[Raw data — start]

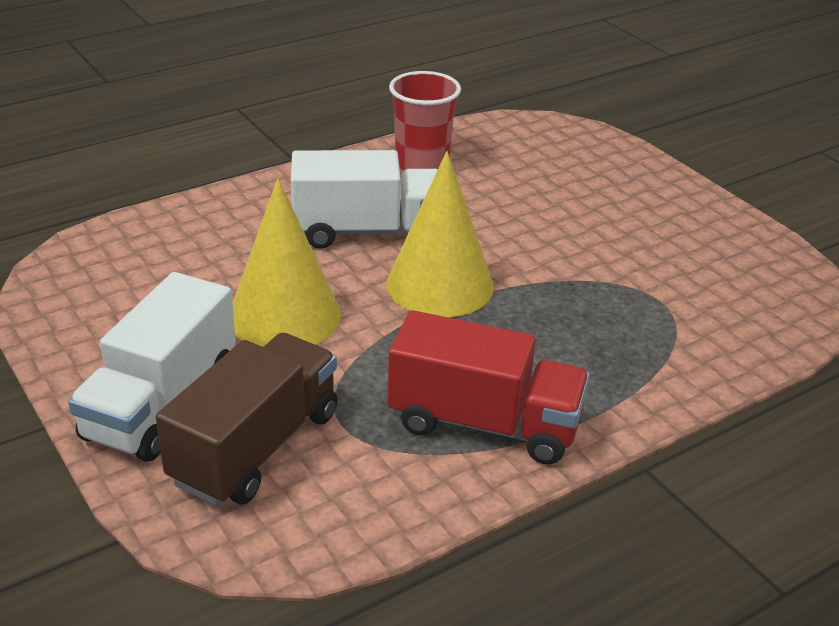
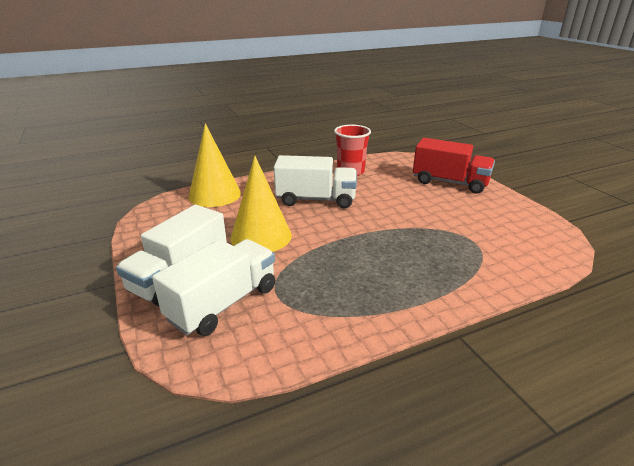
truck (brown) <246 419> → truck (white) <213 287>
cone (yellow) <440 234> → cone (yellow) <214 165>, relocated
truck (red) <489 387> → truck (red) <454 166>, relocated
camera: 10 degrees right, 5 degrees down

[Raw data — finish]

**Brief:** If a line of the listing above holds the string "relocated", copy it.

**Result:**
cone (yellow) <440 234> → cone (yellow) <214 165>, relocated
truck (red) <489 387> → truck (red) <454 166>, relocated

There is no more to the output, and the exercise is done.